WORK ITEM: These records contain pictures, which must be left out; copy exactly the lines from the one with "turquoise headphones: 2 -> 1" up to and including the one with "purple hammer: 4 -> 3".

RECORDS:
------------------------------------------------------------

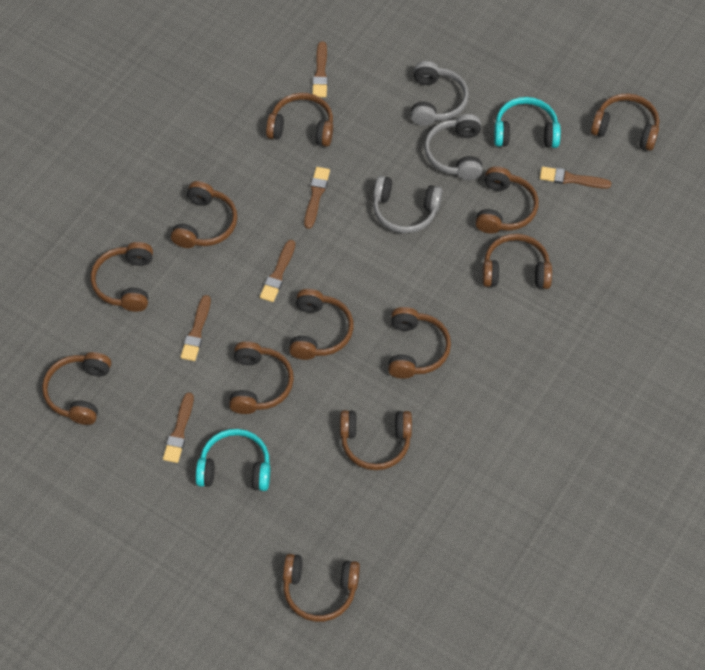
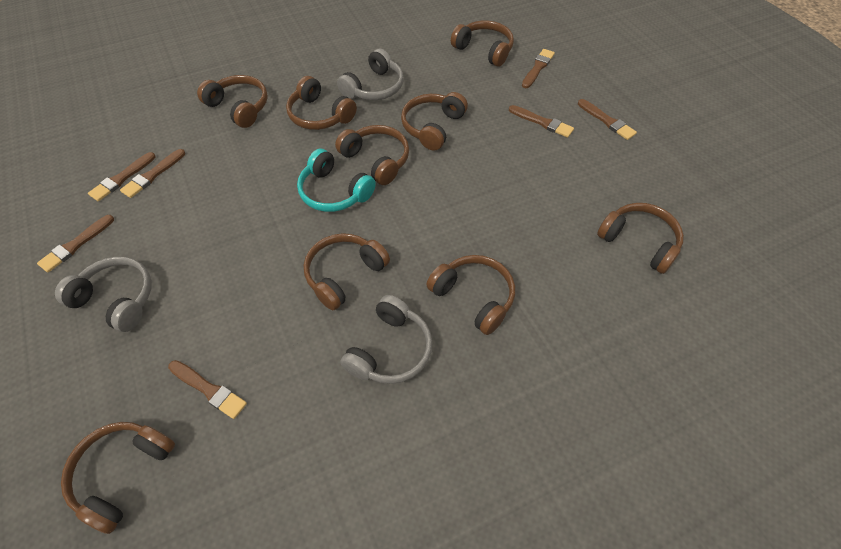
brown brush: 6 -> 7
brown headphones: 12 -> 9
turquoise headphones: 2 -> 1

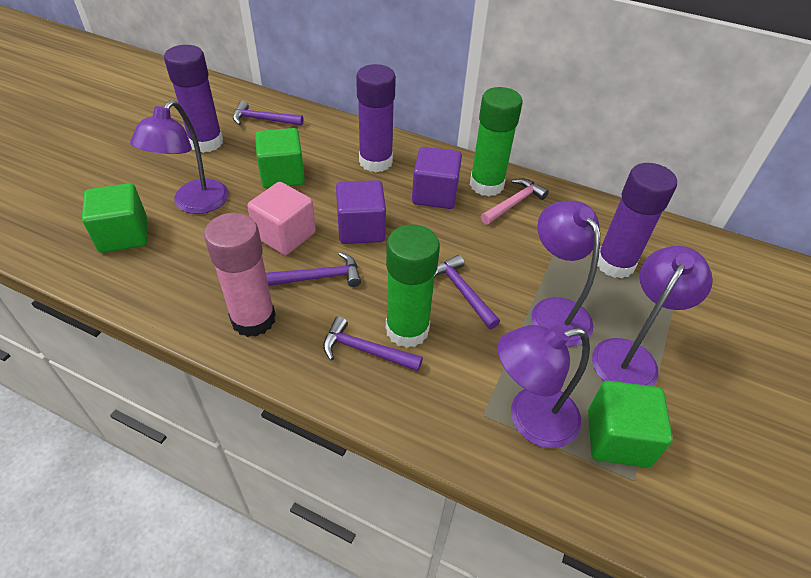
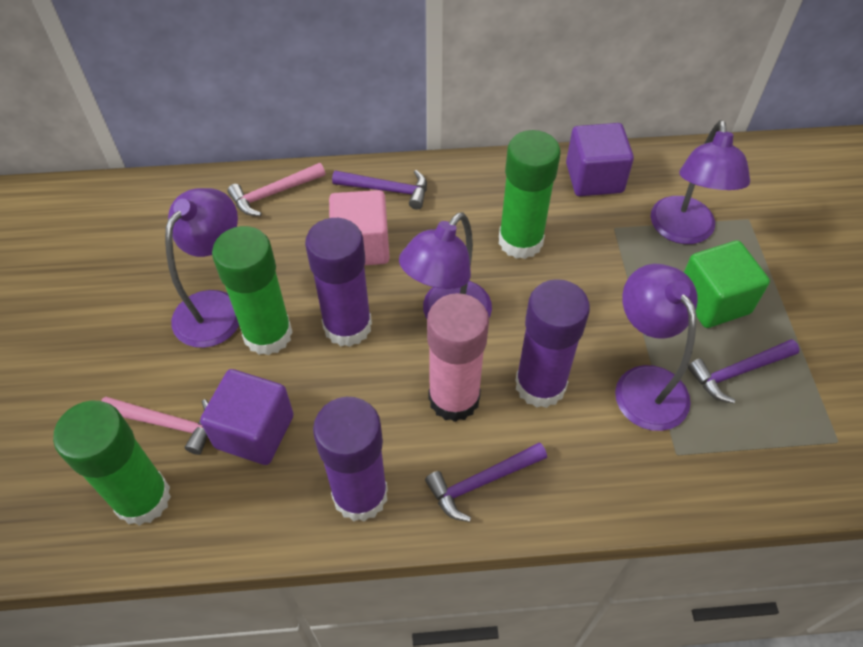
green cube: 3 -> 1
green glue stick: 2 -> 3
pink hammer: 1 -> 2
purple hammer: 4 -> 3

------------------------------------------------------------

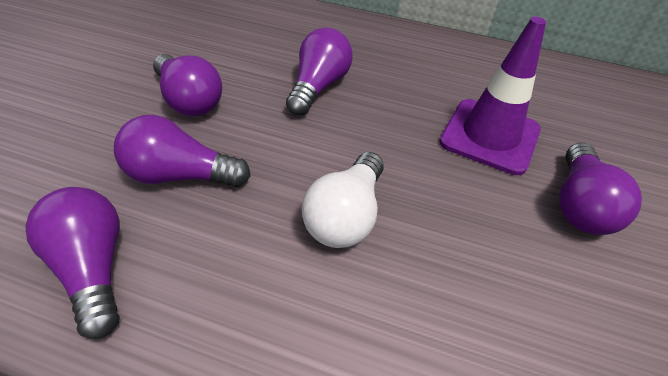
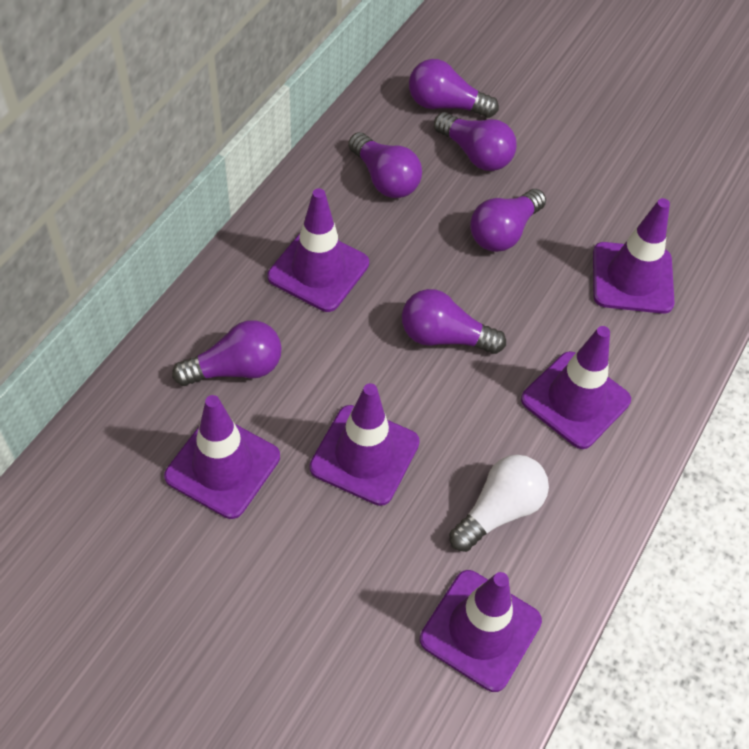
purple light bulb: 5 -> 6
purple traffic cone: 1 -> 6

------------------------------------------------------------

RESPONSE AREA:
turquoise headphones: 2 -> 1

green cube: 3 -> 1
green glue stick: 2 -> 3
pink hammer: 1 -> 2
purple hammer: 4 -> 3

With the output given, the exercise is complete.